*WHAT TO DO:*
Only the pictures are to be left out; return the rest of the data exactly as it stands.

*THE RECORDS:*
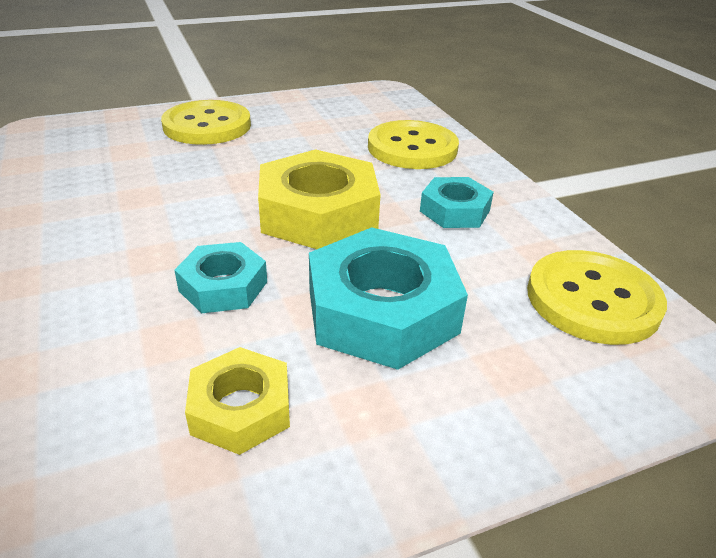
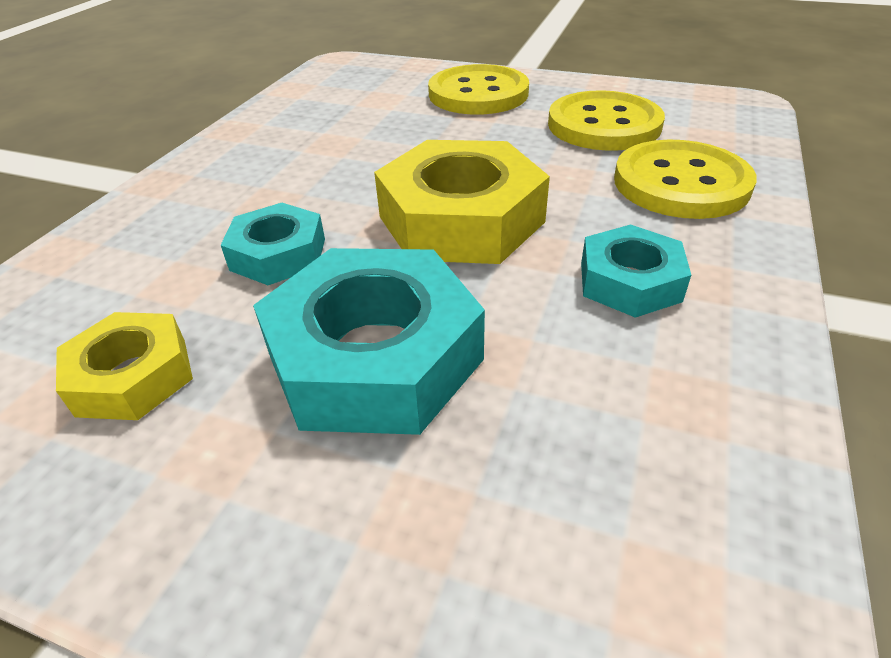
camera: 45 degrees right, 5 degrees up
(592, 299) = (671, 507): yellow button -> yellow button (604, 125)

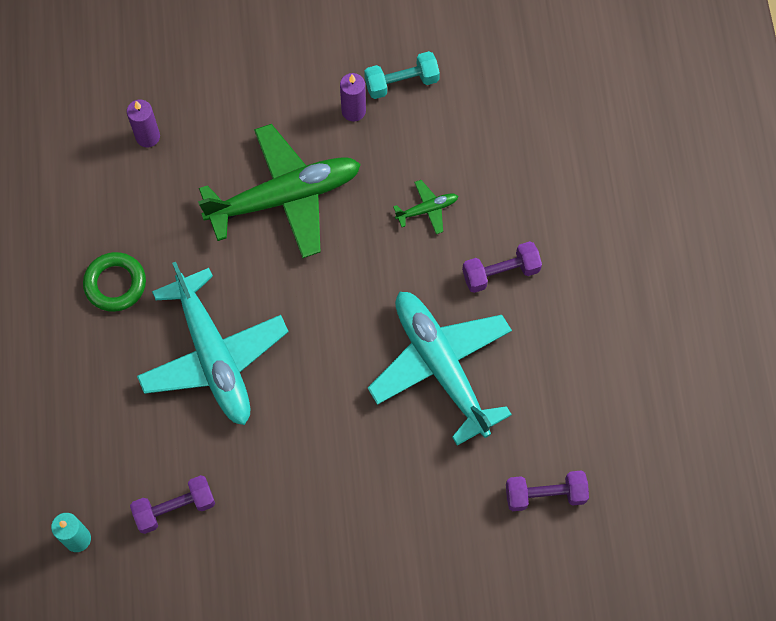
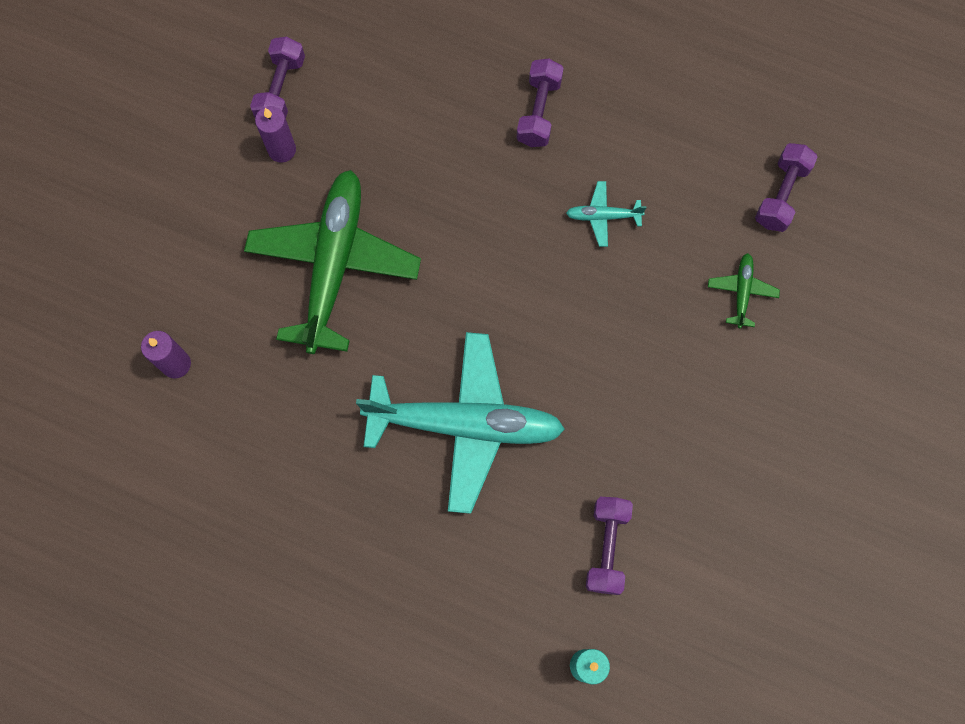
camera: 60 degrees left, 5 degrees up
(115, 284) = (324, 483): green ring -> none
(401, 82) = (281, 90): turquoise dumbbell -> purple dumbbell
(427, 209) = (432, 140): green plane -> green plane (741, 292)
(441, 367) = (603, 216): turquoise plane -> turquoise plane, size x0.41

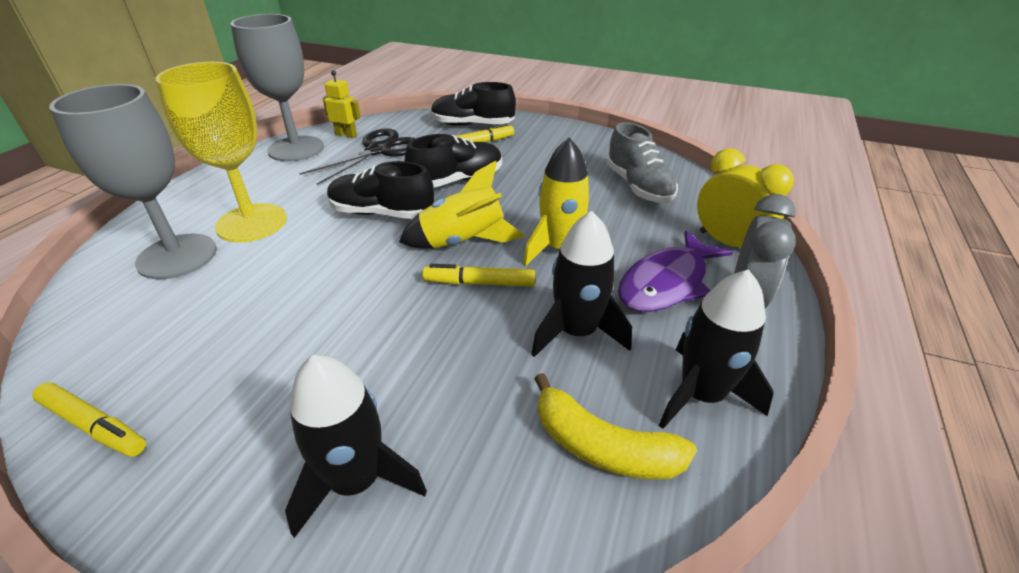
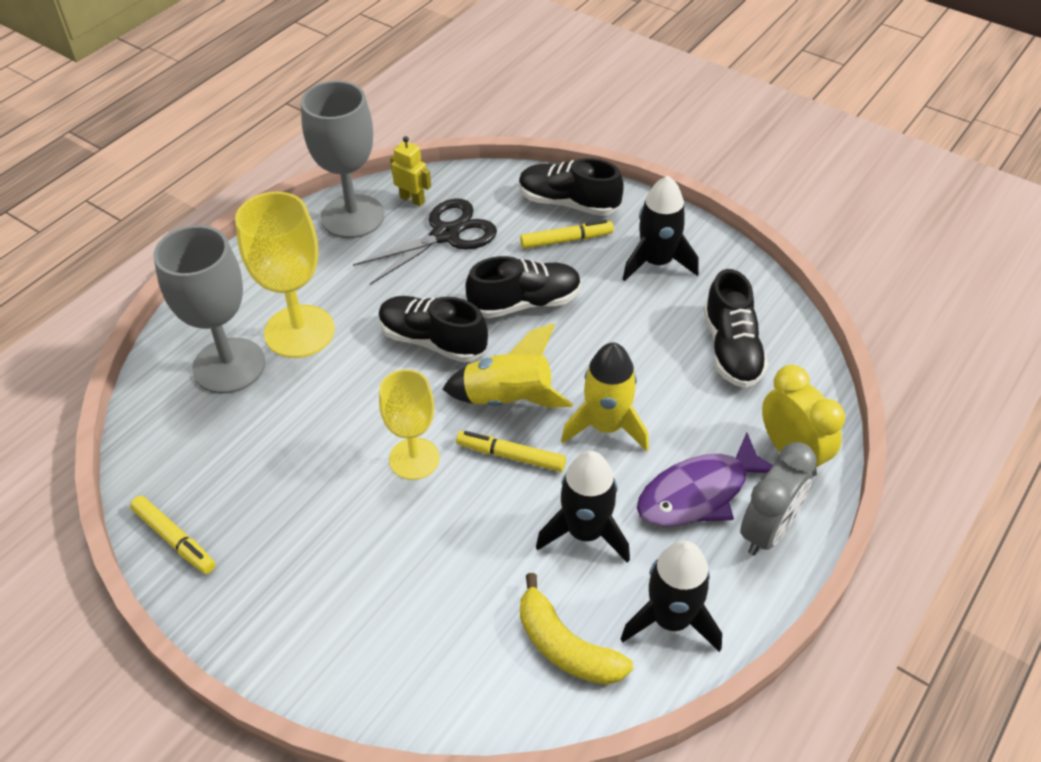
camera: 15 degrees right, 10 degrees up
(356, 481) = (367, 630): black rocket -> black rocket (657, 262)
(382, 300) = (414, 459): none -> yellow goblet
(638, 186) = (731, 349): grey shoe -> black shoe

*OUTPUT BELOW:*
camera: 45 degrees right, 5 degrees up
(592, 299) = (671, 507): yellow button -> yellow button (604, 125)

camera: 60 degrees left, 5 degrees up
(115, 284) = (324, 483): green ring -> none
(401, 82) = (281, 90): turquoise dumbbell -> purple dumbbell
(427, 209) = (432, 140): green plane -> green plane (741, 292)
(441, 367) = (603, 216): turquoise plane -> turquoise plane, size x0.41

camera: 15 degrees right, 10 degrees up
(356, 481) = (367, 630): black rocket -> black rocket (657, 262)
(382, 300) = (414, 459): none -> yellow goblet
(638, 186) = (731, 349): grey shoe -> black shoe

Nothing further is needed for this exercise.